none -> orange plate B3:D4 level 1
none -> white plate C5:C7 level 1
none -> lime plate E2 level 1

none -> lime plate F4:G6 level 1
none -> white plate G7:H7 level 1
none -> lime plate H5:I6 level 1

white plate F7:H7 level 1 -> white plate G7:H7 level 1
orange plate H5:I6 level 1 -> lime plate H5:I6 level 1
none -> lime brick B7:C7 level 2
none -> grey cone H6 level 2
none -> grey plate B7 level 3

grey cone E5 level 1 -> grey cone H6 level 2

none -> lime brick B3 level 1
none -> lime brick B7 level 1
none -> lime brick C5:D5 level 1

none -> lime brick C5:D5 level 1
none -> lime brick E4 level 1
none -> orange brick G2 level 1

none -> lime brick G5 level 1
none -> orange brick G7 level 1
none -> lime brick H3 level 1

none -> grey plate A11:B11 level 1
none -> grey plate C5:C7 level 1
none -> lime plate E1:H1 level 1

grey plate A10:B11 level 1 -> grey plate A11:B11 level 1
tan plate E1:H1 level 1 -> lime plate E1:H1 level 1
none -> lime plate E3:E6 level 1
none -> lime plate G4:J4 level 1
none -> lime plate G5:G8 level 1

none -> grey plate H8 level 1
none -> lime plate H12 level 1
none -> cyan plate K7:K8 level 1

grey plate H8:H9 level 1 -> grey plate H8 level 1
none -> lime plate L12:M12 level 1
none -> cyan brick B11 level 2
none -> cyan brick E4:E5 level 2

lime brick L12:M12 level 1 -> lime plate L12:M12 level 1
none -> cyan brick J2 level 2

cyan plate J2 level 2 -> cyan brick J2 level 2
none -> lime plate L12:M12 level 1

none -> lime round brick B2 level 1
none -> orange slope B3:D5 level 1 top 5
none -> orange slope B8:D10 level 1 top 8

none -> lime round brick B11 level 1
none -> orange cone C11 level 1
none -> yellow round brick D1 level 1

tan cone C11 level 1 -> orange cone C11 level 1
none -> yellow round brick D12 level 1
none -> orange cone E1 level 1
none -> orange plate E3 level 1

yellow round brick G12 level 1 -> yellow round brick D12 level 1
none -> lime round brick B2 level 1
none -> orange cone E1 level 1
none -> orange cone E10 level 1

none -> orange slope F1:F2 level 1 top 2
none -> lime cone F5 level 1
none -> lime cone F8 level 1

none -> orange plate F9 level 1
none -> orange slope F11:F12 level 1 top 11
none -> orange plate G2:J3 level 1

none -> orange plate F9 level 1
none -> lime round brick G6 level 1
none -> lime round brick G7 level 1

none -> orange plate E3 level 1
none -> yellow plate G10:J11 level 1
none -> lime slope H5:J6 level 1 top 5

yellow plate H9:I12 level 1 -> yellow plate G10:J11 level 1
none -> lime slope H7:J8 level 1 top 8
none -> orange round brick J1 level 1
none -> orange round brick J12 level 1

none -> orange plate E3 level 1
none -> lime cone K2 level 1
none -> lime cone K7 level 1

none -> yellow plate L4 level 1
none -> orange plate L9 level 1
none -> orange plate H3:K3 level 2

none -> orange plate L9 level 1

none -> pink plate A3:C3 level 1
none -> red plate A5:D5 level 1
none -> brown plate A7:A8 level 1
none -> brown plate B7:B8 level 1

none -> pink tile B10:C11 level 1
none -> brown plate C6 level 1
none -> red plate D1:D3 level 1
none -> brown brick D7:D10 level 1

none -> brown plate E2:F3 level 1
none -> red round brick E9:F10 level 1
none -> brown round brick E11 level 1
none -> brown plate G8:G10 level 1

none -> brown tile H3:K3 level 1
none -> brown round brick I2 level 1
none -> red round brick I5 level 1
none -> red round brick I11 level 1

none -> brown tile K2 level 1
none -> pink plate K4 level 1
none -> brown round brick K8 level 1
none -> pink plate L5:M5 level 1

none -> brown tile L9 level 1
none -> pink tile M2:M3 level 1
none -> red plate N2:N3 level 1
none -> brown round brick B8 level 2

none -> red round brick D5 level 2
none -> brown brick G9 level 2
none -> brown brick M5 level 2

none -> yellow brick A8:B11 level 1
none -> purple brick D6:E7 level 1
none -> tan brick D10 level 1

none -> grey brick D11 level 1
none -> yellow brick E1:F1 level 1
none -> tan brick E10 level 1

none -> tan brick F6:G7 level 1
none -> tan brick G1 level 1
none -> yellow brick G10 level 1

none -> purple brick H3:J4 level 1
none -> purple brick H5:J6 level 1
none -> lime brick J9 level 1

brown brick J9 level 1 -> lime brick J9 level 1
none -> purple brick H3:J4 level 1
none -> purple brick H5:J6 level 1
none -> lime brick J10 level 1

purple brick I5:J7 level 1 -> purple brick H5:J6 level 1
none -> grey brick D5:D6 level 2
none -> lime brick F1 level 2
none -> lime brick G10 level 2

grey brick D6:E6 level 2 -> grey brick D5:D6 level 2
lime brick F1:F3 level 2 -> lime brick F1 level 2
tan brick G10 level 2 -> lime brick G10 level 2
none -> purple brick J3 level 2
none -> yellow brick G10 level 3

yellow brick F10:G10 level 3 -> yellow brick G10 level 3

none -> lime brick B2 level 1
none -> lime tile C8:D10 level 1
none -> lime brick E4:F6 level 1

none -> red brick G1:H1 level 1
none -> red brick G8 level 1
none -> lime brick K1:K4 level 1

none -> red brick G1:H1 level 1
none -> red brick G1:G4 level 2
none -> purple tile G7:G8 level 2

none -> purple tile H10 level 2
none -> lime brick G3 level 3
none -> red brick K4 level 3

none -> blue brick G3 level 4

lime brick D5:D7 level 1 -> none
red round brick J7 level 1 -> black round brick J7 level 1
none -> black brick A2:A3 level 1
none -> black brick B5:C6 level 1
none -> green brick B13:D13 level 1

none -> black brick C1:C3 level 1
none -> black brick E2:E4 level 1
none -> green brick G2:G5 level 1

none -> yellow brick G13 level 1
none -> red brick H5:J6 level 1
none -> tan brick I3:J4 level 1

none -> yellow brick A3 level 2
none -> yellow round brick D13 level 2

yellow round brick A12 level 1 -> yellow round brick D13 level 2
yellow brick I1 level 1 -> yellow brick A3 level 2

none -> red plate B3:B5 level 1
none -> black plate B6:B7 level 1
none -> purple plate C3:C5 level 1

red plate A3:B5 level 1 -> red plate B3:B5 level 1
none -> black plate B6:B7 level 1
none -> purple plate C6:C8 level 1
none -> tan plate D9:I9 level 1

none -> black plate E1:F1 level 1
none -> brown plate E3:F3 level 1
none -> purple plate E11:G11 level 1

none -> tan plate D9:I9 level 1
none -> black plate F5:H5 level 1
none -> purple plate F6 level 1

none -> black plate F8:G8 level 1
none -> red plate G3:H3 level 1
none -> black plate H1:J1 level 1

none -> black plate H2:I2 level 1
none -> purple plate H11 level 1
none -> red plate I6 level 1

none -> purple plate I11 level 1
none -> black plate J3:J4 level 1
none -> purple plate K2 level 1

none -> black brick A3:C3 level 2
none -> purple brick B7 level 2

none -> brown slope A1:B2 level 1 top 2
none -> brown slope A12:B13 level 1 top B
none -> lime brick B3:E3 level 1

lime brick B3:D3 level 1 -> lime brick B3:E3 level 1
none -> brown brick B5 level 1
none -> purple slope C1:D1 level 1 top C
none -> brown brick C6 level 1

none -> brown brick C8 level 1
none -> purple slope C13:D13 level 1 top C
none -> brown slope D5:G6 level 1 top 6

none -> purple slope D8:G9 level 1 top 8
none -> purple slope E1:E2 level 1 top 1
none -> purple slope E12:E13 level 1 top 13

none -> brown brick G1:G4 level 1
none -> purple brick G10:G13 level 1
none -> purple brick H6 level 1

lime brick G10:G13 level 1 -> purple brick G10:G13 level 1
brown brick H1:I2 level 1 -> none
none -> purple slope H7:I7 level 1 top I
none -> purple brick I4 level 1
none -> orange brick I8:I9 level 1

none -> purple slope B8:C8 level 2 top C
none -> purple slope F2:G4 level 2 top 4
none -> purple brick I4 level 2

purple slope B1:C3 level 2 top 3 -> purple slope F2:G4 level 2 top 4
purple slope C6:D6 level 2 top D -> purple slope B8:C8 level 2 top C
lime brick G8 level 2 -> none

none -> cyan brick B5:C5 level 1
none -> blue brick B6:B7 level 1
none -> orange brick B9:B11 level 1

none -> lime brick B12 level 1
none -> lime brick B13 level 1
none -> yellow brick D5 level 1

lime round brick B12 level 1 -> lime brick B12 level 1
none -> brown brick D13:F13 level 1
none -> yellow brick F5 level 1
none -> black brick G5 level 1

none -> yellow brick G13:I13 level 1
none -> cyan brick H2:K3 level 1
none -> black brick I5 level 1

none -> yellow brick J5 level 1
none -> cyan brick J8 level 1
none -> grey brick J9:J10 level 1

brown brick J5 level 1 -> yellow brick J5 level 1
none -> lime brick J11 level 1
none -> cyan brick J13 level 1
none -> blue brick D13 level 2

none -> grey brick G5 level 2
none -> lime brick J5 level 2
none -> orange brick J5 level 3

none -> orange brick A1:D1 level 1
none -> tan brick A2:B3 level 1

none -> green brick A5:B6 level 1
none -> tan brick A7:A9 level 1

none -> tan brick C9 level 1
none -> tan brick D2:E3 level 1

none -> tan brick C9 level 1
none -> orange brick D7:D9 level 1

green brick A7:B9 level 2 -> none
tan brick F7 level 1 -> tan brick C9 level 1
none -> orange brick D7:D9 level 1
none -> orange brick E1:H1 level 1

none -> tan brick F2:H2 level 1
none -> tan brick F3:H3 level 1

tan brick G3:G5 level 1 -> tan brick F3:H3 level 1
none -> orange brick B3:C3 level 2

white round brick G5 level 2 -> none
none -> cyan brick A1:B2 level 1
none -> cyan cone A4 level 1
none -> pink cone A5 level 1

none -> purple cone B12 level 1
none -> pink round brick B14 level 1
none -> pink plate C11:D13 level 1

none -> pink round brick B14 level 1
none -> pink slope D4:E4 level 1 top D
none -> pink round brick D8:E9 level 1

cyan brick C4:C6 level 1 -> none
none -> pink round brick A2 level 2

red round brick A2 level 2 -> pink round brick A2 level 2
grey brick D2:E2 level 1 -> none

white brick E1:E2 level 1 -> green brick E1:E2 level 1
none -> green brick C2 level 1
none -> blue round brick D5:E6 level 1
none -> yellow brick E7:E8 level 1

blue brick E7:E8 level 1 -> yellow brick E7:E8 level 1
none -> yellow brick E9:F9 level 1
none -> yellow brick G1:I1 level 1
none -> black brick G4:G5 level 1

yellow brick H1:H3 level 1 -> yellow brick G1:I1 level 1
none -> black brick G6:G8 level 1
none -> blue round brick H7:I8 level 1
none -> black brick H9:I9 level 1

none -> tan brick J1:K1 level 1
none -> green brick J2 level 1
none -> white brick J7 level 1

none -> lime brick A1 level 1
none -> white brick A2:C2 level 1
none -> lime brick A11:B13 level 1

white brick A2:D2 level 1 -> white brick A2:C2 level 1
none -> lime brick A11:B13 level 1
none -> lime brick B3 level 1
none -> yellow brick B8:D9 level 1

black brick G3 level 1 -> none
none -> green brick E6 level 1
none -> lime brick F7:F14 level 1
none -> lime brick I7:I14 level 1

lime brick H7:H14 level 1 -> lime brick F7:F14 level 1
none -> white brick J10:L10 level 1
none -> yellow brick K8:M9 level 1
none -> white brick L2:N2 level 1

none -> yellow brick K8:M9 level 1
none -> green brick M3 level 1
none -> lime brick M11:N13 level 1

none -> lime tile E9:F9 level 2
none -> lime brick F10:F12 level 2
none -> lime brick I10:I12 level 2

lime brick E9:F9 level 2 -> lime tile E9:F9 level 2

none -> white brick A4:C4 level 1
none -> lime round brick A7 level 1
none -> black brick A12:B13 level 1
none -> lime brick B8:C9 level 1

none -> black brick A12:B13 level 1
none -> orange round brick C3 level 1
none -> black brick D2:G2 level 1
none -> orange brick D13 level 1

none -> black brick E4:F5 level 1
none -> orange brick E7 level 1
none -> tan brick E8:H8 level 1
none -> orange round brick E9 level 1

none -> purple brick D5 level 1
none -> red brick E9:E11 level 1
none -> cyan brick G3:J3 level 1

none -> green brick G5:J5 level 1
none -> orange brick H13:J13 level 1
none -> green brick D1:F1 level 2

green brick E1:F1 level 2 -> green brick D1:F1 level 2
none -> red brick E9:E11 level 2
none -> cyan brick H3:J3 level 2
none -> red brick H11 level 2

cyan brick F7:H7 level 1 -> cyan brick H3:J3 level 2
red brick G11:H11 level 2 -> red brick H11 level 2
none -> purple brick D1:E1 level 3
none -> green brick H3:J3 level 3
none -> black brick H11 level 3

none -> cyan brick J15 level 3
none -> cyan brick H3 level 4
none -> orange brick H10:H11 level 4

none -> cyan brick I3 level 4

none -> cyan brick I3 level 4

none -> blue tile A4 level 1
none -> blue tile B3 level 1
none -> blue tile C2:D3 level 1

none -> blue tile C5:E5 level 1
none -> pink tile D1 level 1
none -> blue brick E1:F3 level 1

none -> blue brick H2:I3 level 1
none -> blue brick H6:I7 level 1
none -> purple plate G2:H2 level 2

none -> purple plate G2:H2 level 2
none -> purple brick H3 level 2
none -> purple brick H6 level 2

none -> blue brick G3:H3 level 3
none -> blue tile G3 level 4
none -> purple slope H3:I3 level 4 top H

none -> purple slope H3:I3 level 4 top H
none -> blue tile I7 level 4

------------------------------------------------

* PROBLEM REQUIREMENTS *
Above are some lines. Repeat exactly, and only, those from the line that has "grey brick D6:E6" through the line that has "yellow brick F10:G10".

* REPLY *
grey brick D6:E6 level 2 -> grey brick D5:D6 level 2
lime brick F1:F3 level 2 -> lime brick F1 level 2
tan brick G10 level 2 -> lime brick G10 level 2
none -> purple brick J3 level 2
none -> yellow brick G10 level 3

yellow brick F10:G10 level 3 -> yellow brick G10 level 3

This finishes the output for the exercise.